··· Listed records

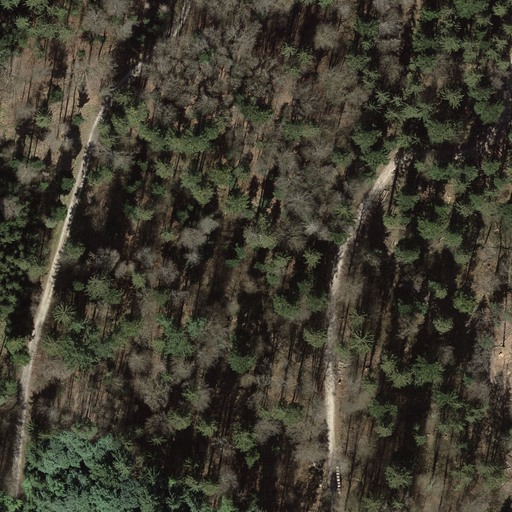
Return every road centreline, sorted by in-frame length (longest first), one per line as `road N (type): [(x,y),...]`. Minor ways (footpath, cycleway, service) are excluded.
road 1 (track): [(189,0),(94,131),(26,373),(14,511)]
road 2 (track): [(511,79),(482,148),(401,155),(341,248),(330,342),(333,511)]
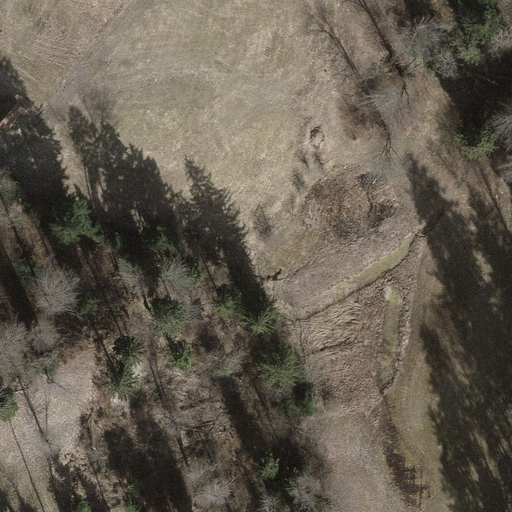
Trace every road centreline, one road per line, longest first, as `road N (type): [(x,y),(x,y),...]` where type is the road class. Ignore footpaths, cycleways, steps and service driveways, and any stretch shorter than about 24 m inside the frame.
road 1 (track): [(437,0),(440,102),(495,390),(501,511)]
road 2 (track): [(0,182),(138,0)]
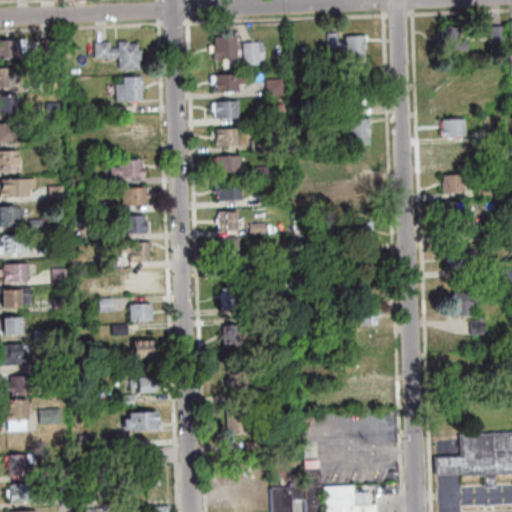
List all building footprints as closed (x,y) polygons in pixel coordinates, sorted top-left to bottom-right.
[(500,26),(501,41),(487,41),(487,26),(500,26)] [(463,50),(434,51),(433,41),(438,41),(438,28),(462,27),(463,50)] [(343,34),(343,38),(336,38),(336,31),(326,32),(326,50),(344,50),(344,61),(365,60),(364,34),(343,34)] [(211,58),(235,58),(235,35),(214,35),(214,43),(211,43),(211,58)] [(0,39),(0,58),(19,58),(19,39),(0,39)] [(37,40),(38,56),(53,55),(53,40),(37,40)] [(131,42),(131,40),(116,40),(116,46),(109,46),(109,40),(93,40),(93,56),(117,56),(117,67),(137,67),(137,42),(131,42)] [(258,41),(242,41),(242,64),(258,64),(258,41)] [(0,86),(14,86),(14,67),(0,67),(0,86)] [(214,73),(214,90),(238,90),(238,82),(244,82),(244,72),(214,73)] [(54,76),(40,75),(40,90),(54,90),(54,76)] [(122,82),(114,83),(114,99),(142,99),(141,75),(122,75),(122,82)] [(279,78),(262,78),(262,96),(279,96),(279,78)] [(439,109),(460,109),(460,91),(439,91),(439,109)] [(0,93),(0,113),(14,113),(14,93),(0,93)] [(237,117),(237,99),(211,99),(211,117),(237,117)] [(45,101),(60,101),(60,113),(45,113),(45,101)] [(108,102),(90,102),(90,112),(108,112),(108,102)] [(341,119),(342,107),(327,106),(327,118),(341,119)] [(347,145),(346,119),(364,118),(365,145),(347,145)] [(460,119),(461,135),(438,136),(437,129),(439,129),(438,119),(460,119)] [(139,120),(116,120),(116,143),(139,143),(139,120)] [(0,122),(0,141),(13,141),(13,122),(0,122)] [(237,127),(214,127),(214,144),(237,144),(237,127)] [(473,131),(487,131),(488,141),(474,142),(473,131)] [(247,140),(248,151),(261,150),(260,139),(247,140)] [(458,147),(459,163),(439,164),(439,154),(440,154),(440,147),(458,147)] [(0,150),(0,169),(17,169),(17,150),(0,150)] [(214,154),(214,171),(239,171),(239,154),(214,154)] [(143,158),(117,158),(117,166),(109,166),(109,175),(143,175),(143,158)] [(488,158),(488,168),(473,169),(473,159),(488,158)] [(251,165),(251,178),(268,177),(268,165),(251,165)] [(85,167),(68,168),(69,185),(85,184),(85,167)] [(439,175),(457,174),(458,191),(440,192),(439,175)] [(33,177),(0,177),(0,195),(33,195),(33,177)] [(241,198),(241,182),(212,182),(212,198),(241,198)] [(47,184),(48,199),(62,198),(61,183),(47,184)] [(120,203),(146,203),(146,186),(120,186),(120,203)] [(474,187),(489,186),(490,196),(474,197),(474,187)] [(334,190),(320,190),(320,201),(335,201),(334,190)] [(247,195),(247,206),(262,205),(262,195),(247,195)] [(366,195),(351,195),(350,216),(366,215),(366,195)] [(103,201),(88,202),(89,210),(103,210),(103,201)] [(440,202),(459,201),(459,211),(466,210),(466,217),(441,218),(440,202)] [(19,204),(0,204),(0,222),(19,222),(19,204)] [(216,210),(216,228),(236,228),(236,210),(216,210)] [(121,231),(146,231),(146,213),(121,213),(121,231)] [(484,224),(484,214),(496,214),(497,224),(484,224)] [(25,219),(26,230),(40,229),(40,218),(25,219)] [(249,222),(249,233),(268,232),(267,221),(249,222)] [(368,241),(353,241),(352,222),(368,222),(368,241)] [(476,226),(446,226),(446,243),(476,243),(476,226)] [(0,251),(25,251),(25,236),(0,236),(0,251)] [(238,236),(218,236),(218,256),(238,256),(238,236)] [(148,259),(148,241),(121,241),(121,259),(148,259)] [(61,248),(47,248),(48,257),(61,256),(61,248)] [(354,270),(353,250),(368,250),(369,269),(354,270)] [(442,269),(441,252),(471,251),(472,268),(442,269)] [(112,256),(98,258),(99,268),(114,266),(112,256)] [(27,262),(0,262),(0,279),(27,279),(27,262)] [(240,271),(225,272),(224,262),(240,262),(240,271)] [(51,283),(50,267),(69,267),(69,283),(51,283)] [(507,281),(494,281),(493,268),(506,268),(507,281)] [(148,269),(126,269),(126,287),(148,287),(148,269)] [(356,289),(364,290),(365,280),(357,279),(356,289)] [(242,286),(220,286),(220,311),(242,311),(242,286)] [(0,305),(28,305),(28,288),(0,288),(0,305)] [(52,296),(53,308),(67,307),(66,295),(52,296)] [(443,296),(466,295),(466,298),(473,297),(473,309),(466,310),(467,315),(444,316),(443,296)] [(112,296),(97,298),(98,311),(113,310),(112,296)] [(273,300),(273,315),(288,316),(287,300),(273,300)] [(151,301),(128,301),(128,319),(151,319),(151,301)] [(356,325),(355,305),(370,305),(371,325),(356,325)] [(0,333),(24,333),(24,315),(0,315),(0,333)] [(273,319),(250,319),(250,337),(273,338),(273,319)] [(466,335),(465,320),(479,319),(480,335),(466,335)] [(126,322),(111,323),(111,333),(127,332),(126,322)] [(246,345),(246,323),(222,323),(222,345),(246,345)] [(32,328),(32,339),(50,339),(49,328),(32,328)] [(354,349),(380,349),(380,332),(354,332),(354,349)] [(131,339),(131,359),(152,359),(152,339),(131,339)] [(0,362),(29,362),(29,344),(0,344),(0,362)] [(65,353),(49,353),(50,366),(65,366),(65,353)] [(361,356),(361,374),(378,374),(378,356),(361,356)] [(454,357),(454,374),(474,374),(474,357),(454,357)] [(65,368),(51,369),(51,378),(65,378),(65,368)] [(225,388),(246,389),(246,371),(225,371),(225,388)] [(153,391),(153,375),(135,375),(135,391),(153,391)] [(375,403),(357,403),(357,386),(375,385),(375,403)] [(254,386),(266,387),(265,400),(254,400),(254,386)] [(133,393),(118,393),(118,404),(133,403),(133,393)] [(6,398),(6,429),(25,429),(25,417),(32,417),(31,398),(6,398)] [(58,407),(38,407),(38,421),(58,421),(58,407)] [(121,428),(158,428),(158,410),(121,410),(121,428)] [(225,433),(251,433),(251,410),(225,410),(225,433)] [(76,434),(77,442),(93,441),(92,433),(76,434)] [(511,474),(463,477),(463,473),(462,456),(462,436),(511,433),(511,474)] [(266,440),(248,440),(248,455),(266,455),(266,440)] [(163,446),(135,446),(135,464),(163,464),(163,446)] [(5,474),(27,474),(27,453),(5,453),(5,474)] [(463,473),(437,474),(437,457),(462,456),(463,473)] [(303,511),(302,459),(317,458),(319,511),(303,511)] [(75,463),(60,464),(61,478),(76,477),(75,463)] [(6,483),(6,500),(36,500),(36,483),(6,483)] [(269,511),(290,511),(290,498),(300,498),(299,484),(269,485),(269,511)] [(321,485),(321,511),(375,511),(375,503),(352,504),(351,484),(321,485)] [(77,492),(62,492),(63,506),(78,505),(77,492)]
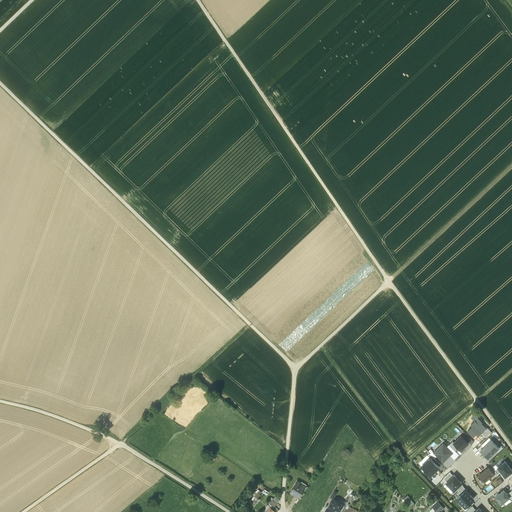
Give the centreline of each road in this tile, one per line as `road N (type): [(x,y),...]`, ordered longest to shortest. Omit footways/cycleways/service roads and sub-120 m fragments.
road 1 (track): [(295,368),(0,83)]
road 2 (track): [(388,282),(196,0)]
road 3 (track): [(250,325),(119,444),(22,511)]
road 4 (track): [(282,511),(295,368),(388,282)]
road 5 (track): [(227,511),(119,444),(0,402)]
road 6 (track): [(454,511),(321,346)]
road 7 (track): [(511,447),(388,282)]
road 8 (track): [(511,165),(387,281)]
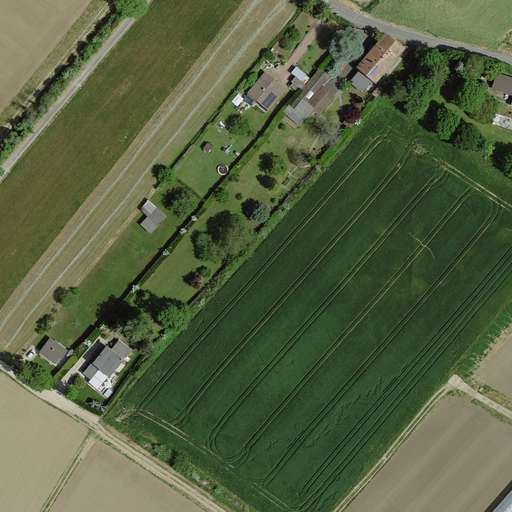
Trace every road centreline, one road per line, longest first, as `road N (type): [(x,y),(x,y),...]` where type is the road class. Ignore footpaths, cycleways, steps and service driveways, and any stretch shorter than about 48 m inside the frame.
road 1 (track): [(0,363),(100,418),(223,511)]
road 2 (track): [(0,179),(147,0)]
road 3 (unclassified): [(511,61),(374,25),(324,0)]
road 4 (track): [(335,511),(452,377)]
road 5 (track): [(0,129),(106,0)]
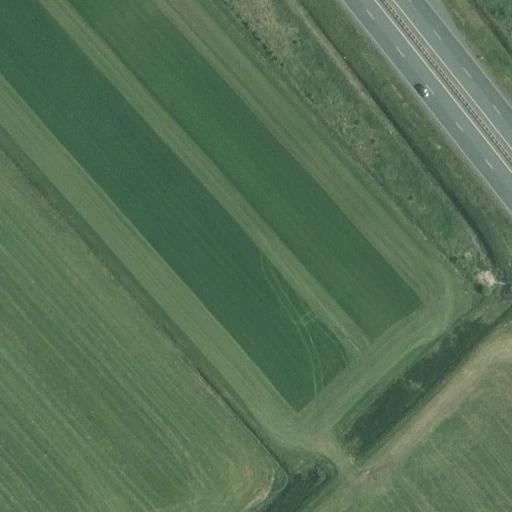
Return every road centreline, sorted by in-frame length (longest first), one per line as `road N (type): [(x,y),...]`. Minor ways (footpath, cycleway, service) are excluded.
road 1 (trunk): [(355,0),(511,197)]
road 2 (trunk): [(511,133),(405,0)]
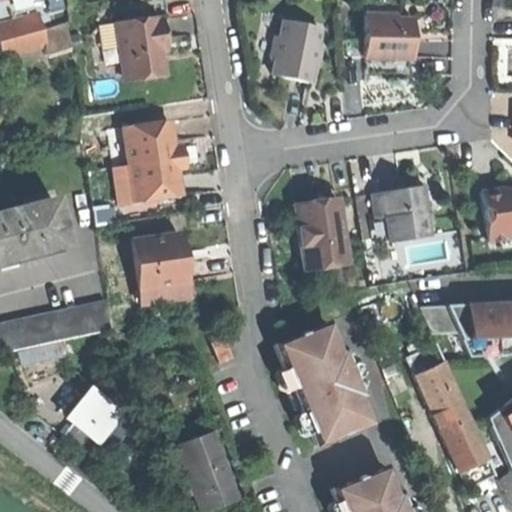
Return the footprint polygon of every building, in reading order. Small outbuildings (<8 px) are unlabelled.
[(0,0),(0,24),(35,15),(46,11),(42,0),(0,0)] [(40,32),(35,15),(0,24),(0,54),(2,60),(44,48),(40,32)] [(364,15),(363,58),(410,59),(411,20),(395,19),(395,16),(364,15)] [(155,18),(114,24),(122,77),(163,71),(158,40),(163,39),(160,20),(155,21),(155,18)] [(307,83),(318,30),(282,22),(278,39),(273,38),(269,58),(274,59),(271,76),(307,83)] [(65,25),(40,32),(44,48),(46,56),(69,49),(65,25)] [(118,205),(192,197),(184,117),(127,124),(131,165),(114,167),(118,205)] [(417,188),(369,195),(373,219),(384,218),(387,243),(428,237),(424,208),(427,204),(427,201),(419,195),(417,188)] [(500,189),(479,193),(487,242),(507,239),(506,233),(511,231),(511,192),(500,194),(500,189)] [(0,262),(63,246),(51,200),(0,213),(0,262)] [(317,203),(292,207),(301,270),(347,263),(338,206),(317,209),(317,203)] [(135,235),(142,305),(202,299),(195,230),(135,235)] [(418,264),(416,241),(392,243),(394,266),(418,264)] [(511,303),(418,308),(430,335),(457,334),(467,358),(511,355),(511,303)] [(105,304),(31,319),(36,346),(111,331),(105,304)] [(0,354),(7,351),(36,346),(31,319),(0,325),(0,354)] [(298,411),(313,447),(366,425),(355,399),(358,398),(339,351),(336,353),(324,325),(271,347),(291,395),(286,398),(289,406),(292,413),(298,411)] [(404,358),(464,489),(492,476),(440,365),(442,364),(433,344),(404,358)] [(128,423),(86,390),(64,418),(70,423),(93,441),(105,451),(128,423)] [(511,398),(484,420),(493,441),(497,438),(510,455),(511,453),(511,398)] [(83,454),(93,441),(70,423),(60,435),(72,445),(83,454)] [(209,433),(174,446),(199,511),(205,511),(217,508),(235,501),(209,433)] [(403,511),(396,495),(392,496),(381,469),(328,491),(336,511),(403,511)]
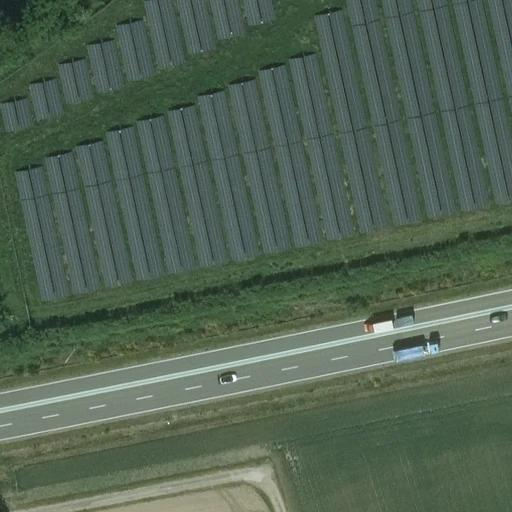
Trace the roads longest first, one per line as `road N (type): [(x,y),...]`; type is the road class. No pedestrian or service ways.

······

▸ Request:
Can you render the data from the line containing "Give the centreline" through the line containing "road 8 (track): [(511,165),(387,281)]", both included, as a Markdown table with the columns Row and Line, leaving out any blank lines?

▸ Solution:
| Row | Line |
|---|---|
| 1 | Give the centreline of each road in this tile, one per line as `road N (type): [(x,y),...]`, ordered longest to shortest. Omit footways/cycleways/service roads and sub-120 m fragments. |
| 2 | road 1 (track): [(295,368),(0,83)] |
| 3 | road 2 (track): [(388,282),(196,0)] |
| 4 | road 3 (track): [(250,325),(119,444),(22,511)] |
| 5 | road 4 (track): [(282,511),(295,368),(388,282)] |
| 6 | road 5 (track): [(227,511),(119,444),(0,402)] |
| 7 | road 6 (track): [(454,511),(321,346)] |
| 8 | road 7 (track): [(511,447),(388,282)] |
| 9 | road 8 (track): [(511,165),(387,281)] |